▸ What this task involves:
For each line below that includes the string "purple", show the whole line.

▸ Input for this task:
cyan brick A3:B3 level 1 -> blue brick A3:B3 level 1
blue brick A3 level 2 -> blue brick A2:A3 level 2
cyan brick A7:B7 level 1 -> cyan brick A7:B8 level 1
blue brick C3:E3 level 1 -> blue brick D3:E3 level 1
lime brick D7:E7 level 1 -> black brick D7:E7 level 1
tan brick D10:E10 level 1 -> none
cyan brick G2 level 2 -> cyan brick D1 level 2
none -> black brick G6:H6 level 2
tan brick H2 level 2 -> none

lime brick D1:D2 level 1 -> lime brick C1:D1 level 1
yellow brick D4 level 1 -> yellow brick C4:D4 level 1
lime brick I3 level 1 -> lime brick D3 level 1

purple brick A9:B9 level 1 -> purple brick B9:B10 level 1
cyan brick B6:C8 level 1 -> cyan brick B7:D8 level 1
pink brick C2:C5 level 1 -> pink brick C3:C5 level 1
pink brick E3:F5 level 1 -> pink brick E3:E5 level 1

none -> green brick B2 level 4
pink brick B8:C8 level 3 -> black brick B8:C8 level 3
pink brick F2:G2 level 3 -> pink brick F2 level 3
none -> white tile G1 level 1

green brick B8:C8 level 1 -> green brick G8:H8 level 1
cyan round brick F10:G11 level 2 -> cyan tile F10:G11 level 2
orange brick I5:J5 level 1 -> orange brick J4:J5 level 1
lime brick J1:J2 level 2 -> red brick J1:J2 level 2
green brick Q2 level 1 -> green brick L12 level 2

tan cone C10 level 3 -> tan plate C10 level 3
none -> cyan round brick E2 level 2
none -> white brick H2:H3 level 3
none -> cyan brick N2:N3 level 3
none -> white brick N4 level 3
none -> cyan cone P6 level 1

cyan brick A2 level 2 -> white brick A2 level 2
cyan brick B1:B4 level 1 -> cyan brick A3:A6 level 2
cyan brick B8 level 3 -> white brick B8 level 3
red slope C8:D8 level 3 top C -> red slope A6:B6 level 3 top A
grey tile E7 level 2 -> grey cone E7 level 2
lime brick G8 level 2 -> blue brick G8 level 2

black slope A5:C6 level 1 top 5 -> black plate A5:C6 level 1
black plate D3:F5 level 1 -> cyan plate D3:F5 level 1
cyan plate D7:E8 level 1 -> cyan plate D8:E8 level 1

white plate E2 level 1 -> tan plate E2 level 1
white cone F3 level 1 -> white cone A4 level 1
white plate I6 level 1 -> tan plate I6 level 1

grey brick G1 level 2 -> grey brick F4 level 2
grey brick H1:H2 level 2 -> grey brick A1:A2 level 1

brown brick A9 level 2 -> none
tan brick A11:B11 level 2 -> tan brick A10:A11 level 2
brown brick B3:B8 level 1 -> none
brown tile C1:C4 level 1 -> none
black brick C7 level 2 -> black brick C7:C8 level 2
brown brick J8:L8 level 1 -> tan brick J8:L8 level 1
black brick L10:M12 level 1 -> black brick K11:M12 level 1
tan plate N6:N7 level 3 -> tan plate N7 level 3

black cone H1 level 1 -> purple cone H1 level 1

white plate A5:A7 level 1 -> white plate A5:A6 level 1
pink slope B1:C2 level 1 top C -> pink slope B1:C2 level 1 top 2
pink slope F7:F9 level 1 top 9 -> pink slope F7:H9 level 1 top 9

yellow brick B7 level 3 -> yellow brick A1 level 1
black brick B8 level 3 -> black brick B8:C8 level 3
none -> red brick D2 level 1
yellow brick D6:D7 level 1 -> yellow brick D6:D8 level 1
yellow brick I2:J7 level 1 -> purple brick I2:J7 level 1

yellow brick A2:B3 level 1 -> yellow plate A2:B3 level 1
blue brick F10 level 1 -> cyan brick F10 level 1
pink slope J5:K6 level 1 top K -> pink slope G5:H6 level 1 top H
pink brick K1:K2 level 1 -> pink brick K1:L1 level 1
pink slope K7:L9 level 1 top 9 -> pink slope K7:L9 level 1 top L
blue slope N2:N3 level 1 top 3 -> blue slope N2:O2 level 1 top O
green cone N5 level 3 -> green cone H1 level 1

▸ Exercise solution:
purple brick A9:B9 level 1 -> purple brick B9:B10 level 1
black cone H1 level 1 -> purple cone H1 level 1
yellow brick I2:J7 level 1 -> purple brick I2:J7 level 1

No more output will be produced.